(Scene change data)

== Segment start ==

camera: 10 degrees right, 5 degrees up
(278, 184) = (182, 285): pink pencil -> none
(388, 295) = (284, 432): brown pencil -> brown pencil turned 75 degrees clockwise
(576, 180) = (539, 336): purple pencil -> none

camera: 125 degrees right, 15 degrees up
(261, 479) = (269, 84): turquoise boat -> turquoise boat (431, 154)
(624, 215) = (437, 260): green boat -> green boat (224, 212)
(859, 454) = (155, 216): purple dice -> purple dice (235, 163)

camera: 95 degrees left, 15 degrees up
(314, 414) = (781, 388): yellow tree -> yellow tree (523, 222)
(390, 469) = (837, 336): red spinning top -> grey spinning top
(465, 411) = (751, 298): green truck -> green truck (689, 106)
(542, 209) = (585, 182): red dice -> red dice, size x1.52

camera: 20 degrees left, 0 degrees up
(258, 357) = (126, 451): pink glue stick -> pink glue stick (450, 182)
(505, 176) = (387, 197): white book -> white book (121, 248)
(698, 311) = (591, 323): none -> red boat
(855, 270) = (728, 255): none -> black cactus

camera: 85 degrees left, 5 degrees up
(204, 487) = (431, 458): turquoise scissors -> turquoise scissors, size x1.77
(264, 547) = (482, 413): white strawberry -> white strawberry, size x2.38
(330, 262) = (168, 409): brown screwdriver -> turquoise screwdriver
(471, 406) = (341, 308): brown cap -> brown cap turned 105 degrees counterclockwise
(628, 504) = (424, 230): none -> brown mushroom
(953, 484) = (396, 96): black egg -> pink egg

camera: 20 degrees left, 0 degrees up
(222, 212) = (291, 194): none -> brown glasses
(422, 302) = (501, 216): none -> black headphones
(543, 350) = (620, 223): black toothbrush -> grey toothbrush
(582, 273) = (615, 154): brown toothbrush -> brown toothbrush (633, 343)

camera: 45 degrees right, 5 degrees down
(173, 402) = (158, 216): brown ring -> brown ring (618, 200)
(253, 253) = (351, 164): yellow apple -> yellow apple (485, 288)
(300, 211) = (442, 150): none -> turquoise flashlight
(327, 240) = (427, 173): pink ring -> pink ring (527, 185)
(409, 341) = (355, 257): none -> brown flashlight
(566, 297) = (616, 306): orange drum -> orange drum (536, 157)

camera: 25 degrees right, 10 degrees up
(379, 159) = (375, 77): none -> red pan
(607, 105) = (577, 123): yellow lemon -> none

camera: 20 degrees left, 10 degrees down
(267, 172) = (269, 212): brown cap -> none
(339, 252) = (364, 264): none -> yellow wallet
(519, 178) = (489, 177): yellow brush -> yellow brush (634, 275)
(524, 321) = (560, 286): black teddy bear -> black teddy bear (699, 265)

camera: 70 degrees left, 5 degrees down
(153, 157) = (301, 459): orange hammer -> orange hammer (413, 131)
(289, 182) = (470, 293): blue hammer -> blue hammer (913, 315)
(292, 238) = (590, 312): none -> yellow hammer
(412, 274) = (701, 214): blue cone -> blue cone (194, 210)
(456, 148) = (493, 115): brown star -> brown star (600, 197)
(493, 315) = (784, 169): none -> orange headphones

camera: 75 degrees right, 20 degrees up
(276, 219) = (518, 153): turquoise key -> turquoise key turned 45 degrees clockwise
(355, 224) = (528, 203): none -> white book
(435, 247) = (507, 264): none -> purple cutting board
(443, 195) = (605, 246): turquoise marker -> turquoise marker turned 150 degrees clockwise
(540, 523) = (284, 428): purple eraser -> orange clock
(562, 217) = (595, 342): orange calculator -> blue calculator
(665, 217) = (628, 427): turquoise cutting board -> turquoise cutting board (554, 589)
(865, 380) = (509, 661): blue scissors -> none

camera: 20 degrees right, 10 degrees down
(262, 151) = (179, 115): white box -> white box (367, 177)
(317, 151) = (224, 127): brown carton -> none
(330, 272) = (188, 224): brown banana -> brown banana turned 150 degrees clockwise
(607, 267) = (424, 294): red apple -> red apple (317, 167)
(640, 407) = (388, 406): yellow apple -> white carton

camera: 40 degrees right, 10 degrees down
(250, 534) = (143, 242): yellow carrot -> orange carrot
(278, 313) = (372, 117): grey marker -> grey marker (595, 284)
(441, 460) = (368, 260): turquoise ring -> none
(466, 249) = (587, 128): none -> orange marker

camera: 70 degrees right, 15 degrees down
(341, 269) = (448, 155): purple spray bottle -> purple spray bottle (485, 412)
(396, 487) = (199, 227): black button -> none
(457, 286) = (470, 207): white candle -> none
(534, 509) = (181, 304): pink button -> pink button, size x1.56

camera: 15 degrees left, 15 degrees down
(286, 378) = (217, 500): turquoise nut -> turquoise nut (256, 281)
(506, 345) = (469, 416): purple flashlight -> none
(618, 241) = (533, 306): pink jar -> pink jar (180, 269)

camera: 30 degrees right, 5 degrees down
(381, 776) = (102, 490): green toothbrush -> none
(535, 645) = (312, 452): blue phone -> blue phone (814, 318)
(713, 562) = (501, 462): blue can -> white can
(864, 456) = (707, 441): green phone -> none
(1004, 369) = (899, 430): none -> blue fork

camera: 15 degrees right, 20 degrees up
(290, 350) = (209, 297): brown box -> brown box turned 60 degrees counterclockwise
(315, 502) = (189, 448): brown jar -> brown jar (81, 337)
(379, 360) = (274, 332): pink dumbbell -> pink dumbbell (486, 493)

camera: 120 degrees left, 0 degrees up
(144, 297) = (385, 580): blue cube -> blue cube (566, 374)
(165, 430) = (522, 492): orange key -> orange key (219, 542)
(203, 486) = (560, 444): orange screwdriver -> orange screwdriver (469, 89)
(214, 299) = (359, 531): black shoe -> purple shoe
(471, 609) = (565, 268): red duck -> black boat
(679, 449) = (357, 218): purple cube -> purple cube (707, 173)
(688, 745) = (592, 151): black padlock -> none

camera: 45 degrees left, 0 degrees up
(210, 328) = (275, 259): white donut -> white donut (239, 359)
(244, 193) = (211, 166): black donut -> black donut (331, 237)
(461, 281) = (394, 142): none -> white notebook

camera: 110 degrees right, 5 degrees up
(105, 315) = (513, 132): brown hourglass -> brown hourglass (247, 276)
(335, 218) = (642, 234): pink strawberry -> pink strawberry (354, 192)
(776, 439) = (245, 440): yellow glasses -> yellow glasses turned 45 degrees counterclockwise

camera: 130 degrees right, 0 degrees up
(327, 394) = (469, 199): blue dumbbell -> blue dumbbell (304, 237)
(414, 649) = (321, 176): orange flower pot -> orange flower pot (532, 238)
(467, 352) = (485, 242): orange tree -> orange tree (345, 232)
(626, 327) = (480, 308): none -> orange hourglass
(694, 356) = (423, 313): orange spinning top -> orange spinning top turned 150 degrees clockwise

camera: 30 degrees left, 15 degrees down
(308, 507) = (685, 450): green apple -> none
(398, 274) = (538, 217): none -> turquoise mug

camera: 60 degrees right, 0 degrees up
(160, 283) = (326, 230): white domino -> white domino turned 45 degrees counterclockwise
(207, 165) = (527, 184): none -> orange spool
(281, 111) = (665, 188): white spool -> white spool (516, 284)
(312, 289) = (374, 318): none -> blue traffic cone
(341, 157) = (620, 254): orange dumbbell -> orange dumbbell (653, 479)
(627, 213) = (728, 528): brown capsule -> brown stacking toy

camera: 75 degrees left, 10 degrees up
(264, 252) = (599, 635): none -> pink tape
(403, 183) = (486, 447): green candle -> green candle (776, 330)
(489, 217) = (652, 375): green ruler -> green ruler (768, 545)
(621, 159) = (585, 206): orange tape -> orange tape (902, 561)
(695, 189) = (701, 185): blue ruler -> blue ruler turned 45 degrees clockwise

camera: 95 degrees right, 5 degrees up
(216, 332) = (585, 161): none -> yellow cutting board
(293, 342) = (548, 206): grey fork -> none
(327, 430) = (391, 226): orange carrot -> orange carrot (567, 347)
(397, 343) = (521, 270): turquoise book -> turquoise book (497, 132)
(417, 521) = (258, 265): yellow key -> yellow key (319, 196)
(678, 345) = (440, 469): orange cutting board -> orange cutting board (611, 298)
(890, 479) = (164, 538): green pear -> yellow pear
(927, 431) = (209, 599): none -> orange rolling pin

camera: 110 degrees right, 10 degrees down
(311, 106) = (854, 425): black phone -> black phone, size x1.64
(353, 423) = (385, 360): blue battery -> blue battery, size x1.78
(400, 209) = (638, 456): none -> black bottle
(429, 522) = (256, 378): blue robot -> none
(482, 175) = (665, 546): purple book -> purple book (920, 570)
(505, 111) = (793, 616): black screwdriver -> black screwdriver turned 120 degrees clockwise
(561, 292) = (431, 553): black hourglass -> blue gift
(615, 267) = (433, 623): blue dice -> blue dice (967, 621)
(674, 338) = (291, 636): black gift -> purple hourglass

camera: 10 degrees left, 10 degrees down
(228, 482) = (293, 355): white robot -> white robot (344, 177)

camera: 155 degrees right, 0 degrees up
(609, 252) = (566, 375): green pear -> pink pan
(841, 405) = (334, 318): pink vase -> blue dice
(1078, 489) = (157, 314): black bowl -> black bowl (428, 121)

== Segment end ==

## Requirement:
Starting with the first line of the records, repeat every line up to and including the one containing "(258, 357) = (126, 451): pink", and nothing else.

## Task solution:
camera: 10 degrees right, 5 degrees up
(278, 184) = (182, 285): pink pencil -> none
(388, 295) = (284, 432): brown pencil -> brown pencil turned 75 degrees clockwise
(576, 180) = (539, 336): purple pencil -> none

camera: 125 degrees right, 15 degrees up
(261, 479) = (269, 84): turquoise boat -> turquoise boat (431, 154)
(624, 215) = (437, 260): green boat -> green boat (224, 212)
(859, 454) = (155, 216): purple dice -> purple dice (235, 163)

camera: 95 degrees left, 15 degrees up
(314, 414) = (781, 388): yellow tree -> yellow tree (523, 222)
(390, 469) = (837, 336): red spinning top -> grey spinning top
(465, 411) = (751, 298): green truck -> green truck (689, 106)
(542, 209) = (585, 182): red dice -> red dice, size x1.52

camera: 20 degrees left, 0 degrees up
(258, 357) = (126, 451): pink glue stick -> pink glue stick (450, 182)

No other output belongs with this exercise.